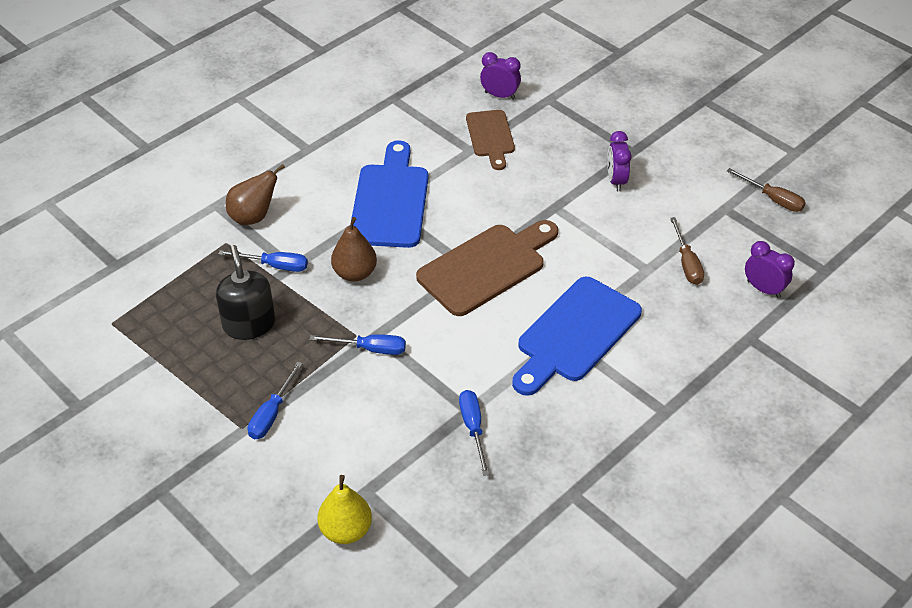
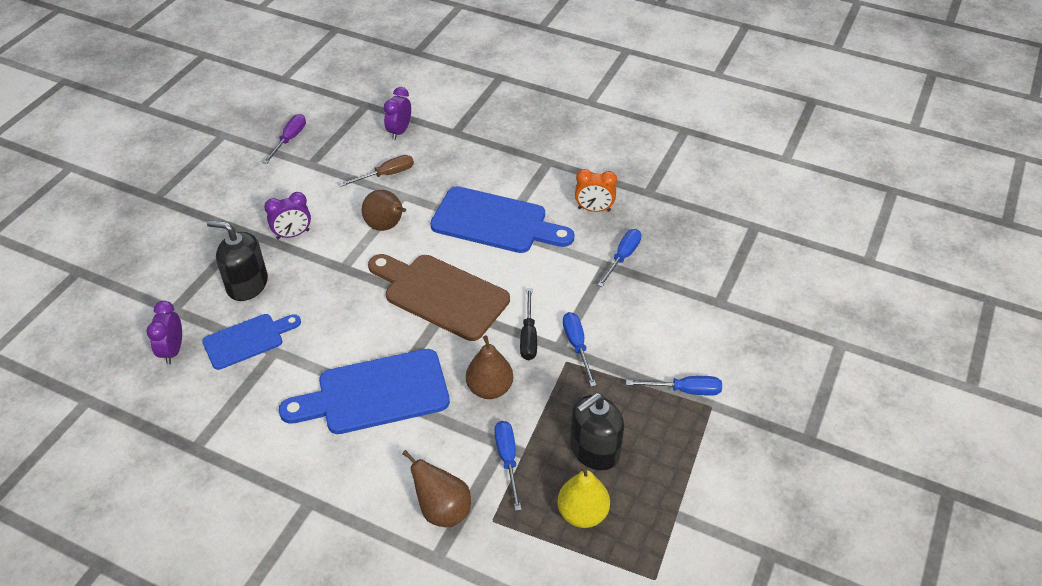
camera: 110 degrees left, 0 degrees up
(346, 530) = (759, 303): yellow pear -> yellow pear (582, 513)
(401, 316) = (528, 336): none -> black screwdriver
(473, 428) = (622, 257): blue screwdriver -> blue screwdriver turned 150 degrees clockwise
(490, 136) = (248, 340): brown cutting board -> blue cutting board
(559, 144) = (247, 284): none -> black soap dispenser
(562, 428) = (594, 209): none -> orange clock
(602, 247) = (386, 226): none -> brown pear
(773, 199) = (290, 139): brown screwdriver -> purple screwdriver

════

## How to complete this task:
Return all the data exactly, pictures omitted.

## Solution:
camera: 110 degrees left, 0 degrees up
(346, 530) = (759, 303): yellow pear -> yellow pear (582, 513)
(401, 316) = (528, 336): none -> black screwdriver
(473, 428) = (622, 257): blue screwdriver -> blue screwdriver turned 150 degrees clockwise
(490, 136) = (248, 340): brown cutting board -> blue cutting board
(559, 144) = (247, 284): none -> black soap dispenser
(562, 428) = (594, 209): none -> orange clock
(602, 247) = (386, 226): none -> brown pear
(773, 199) = (290, 139): brown screwdriver -> purple screwdriver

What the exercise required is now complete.